Closed vertex rings |
⁂

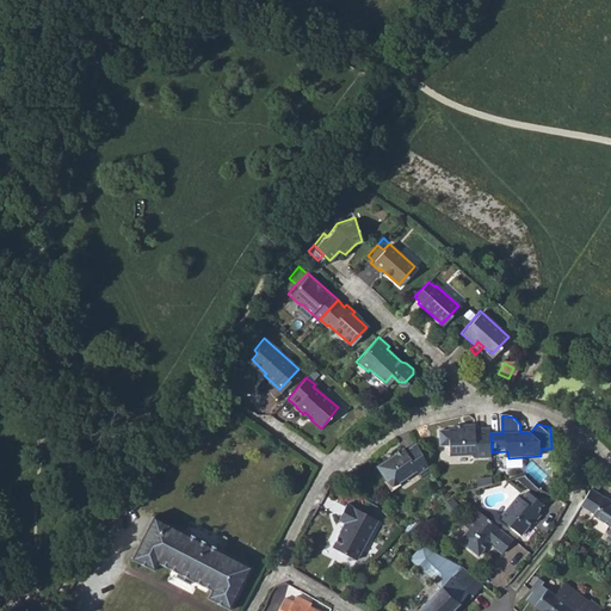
[(475,460),(492,458),(492,452),(491,433),(491,429),(475,429),(475,425),(463,426),(463,429),(450,430),(450,431),(442,431),(443,445),(450,446),(451,455),(475,455),(475,460)]
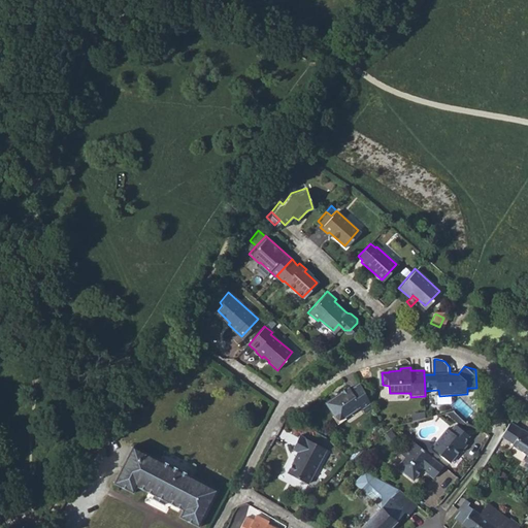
[(362,410),(371,405),(361,386),(351,392),(350,390),(339,396),(337,395),(334,397),(334,399),(327,404),(333,416),(343,415),(347,418),(361,408),(362,410)]
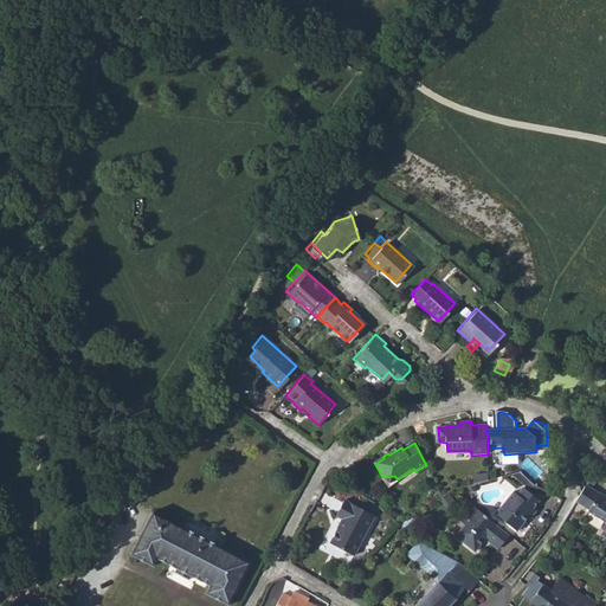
[(416,471),(418,475),(429,470),(426,465),(416,471)]
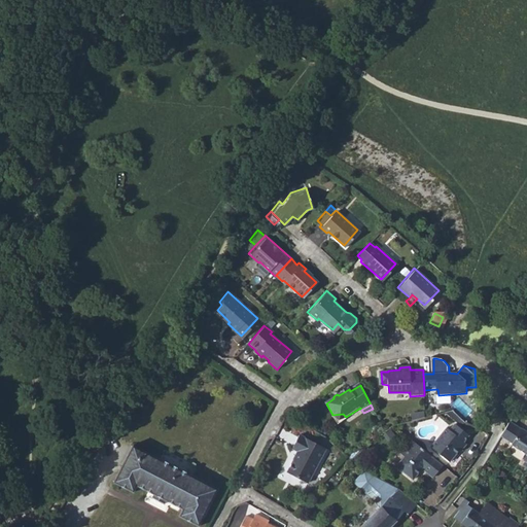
[(419,419),(419,410),(411,411),(412,420),(419,419)]
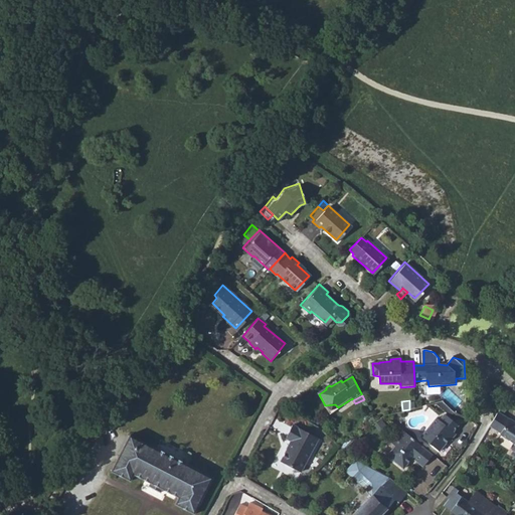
[(514,450),(514,419),(513,419),(501,411),(492,426),(504,434),(503,436),(514,443),(514,449),(514,450)]
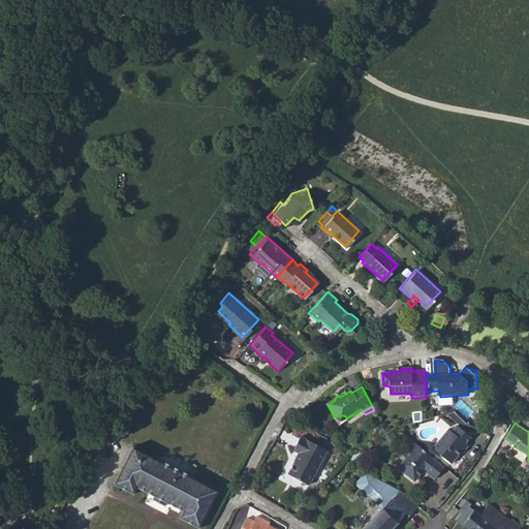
[(449,429),(435,447),(449,461),(458,450),(461,453),(466,445),(465,443),(470,436),(457,425),(452,431),(449,429)]
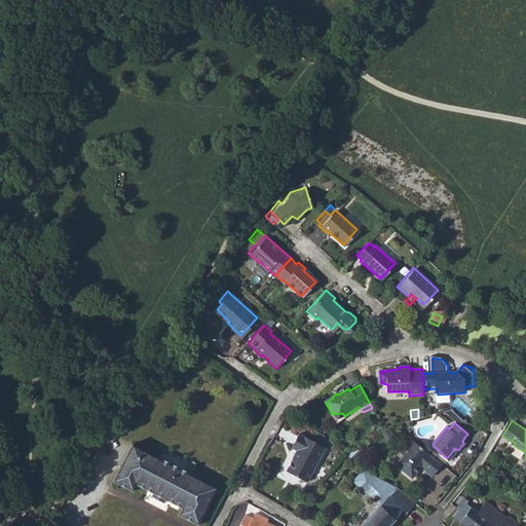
[(299,451),(289,468),(309,480),(328,447),(301,433),(293,447),(299,451)]
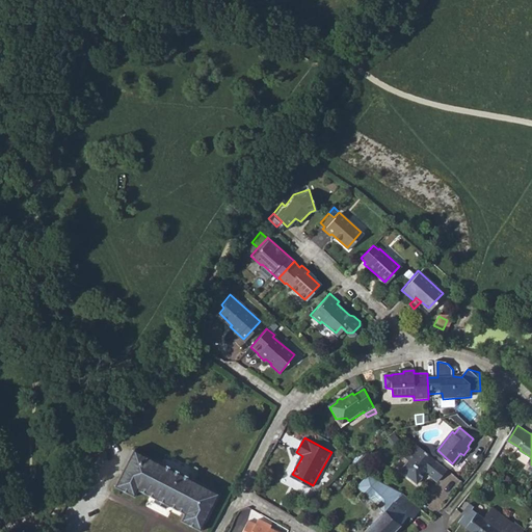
[(436,481),(446,470),(416,444),(404,457),(406,459),(398,470),(415,483),(425,472),(436,481)]
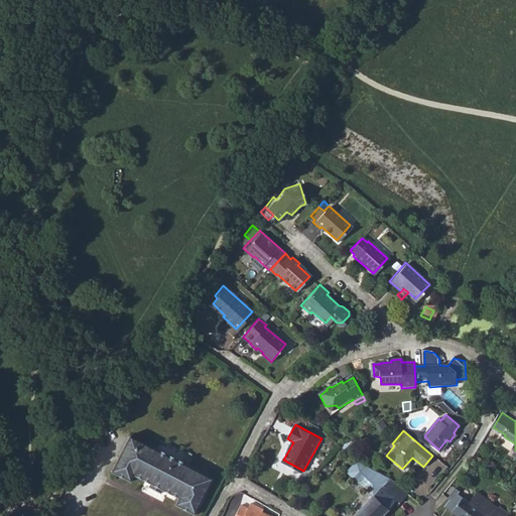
[(135,437),(115,474),(133,484),(136,478),(152,486),(151,489),(162,495),(164,492),(178,499),(174,506),(194,515),(213,479),(135,437)]
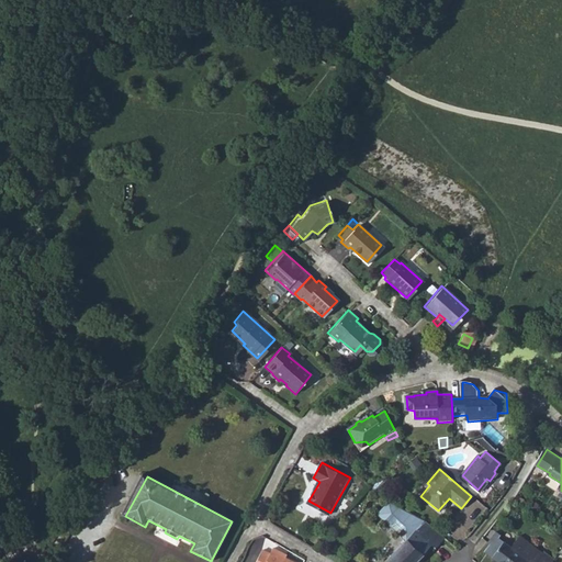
[(423,519),(395,505),(391,502),(380,514),(408,539),(386,561),(416,561),(436,541),(438,543),(444,537),(427,521),(423,519)]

⁂

EXERCISE |
Copy out all the data exactly; skip the pictures.

EXERCISE RESULT |
[(475,460),(492,458),(492,452),(491,433),(491,429),(475,429),(475,425),(463,426),(463,429),(450,430),(450,431),(442,431),(443,445),(450,446),(451,455),(475,455),(475,460)]
[(362,410),(371,405),(361,386),(351,392),(350,390),(339,396),(337,395),(334,397),(334,399),(327,404),(333,416),(343,415),(347,418),(361,408),(362,410)]
[(416,471),(418,475),(429,470),(426,465),(416,471)]
[(419,419),(419,410),(411,411),(412,420),(419,419)]
[(514,450),(514,419),(513,419),(501,411),(492,426),(504,434),(503,436),(514,443),(514,449),(514,450)]
[(449,429),(435,447),(449,461),(458,450),(461,453),(466,445),(465,443),(470,436),(457,425),(452,431),(449,429)]
[(299,451),(289,468),(309,480),(328,447),(301,433),(293,447),(299,451)]
[(436,481),(446,470),(416,444),(404,457),(406,459),(398,470),(415,483),(425,472),(436,481)]
[(135,437),(115,474),(133,484),(136,478),(152,486),(151,489),(162,495),(164,492),(178,499),(174,506),(194,515),(213,479),(135,437)]
[(423,519),(395,505),(391,502),(380,514),(408,539),(386,561),(416,561),(436,541),(438,543),(444,537),(427,521),(423,519)]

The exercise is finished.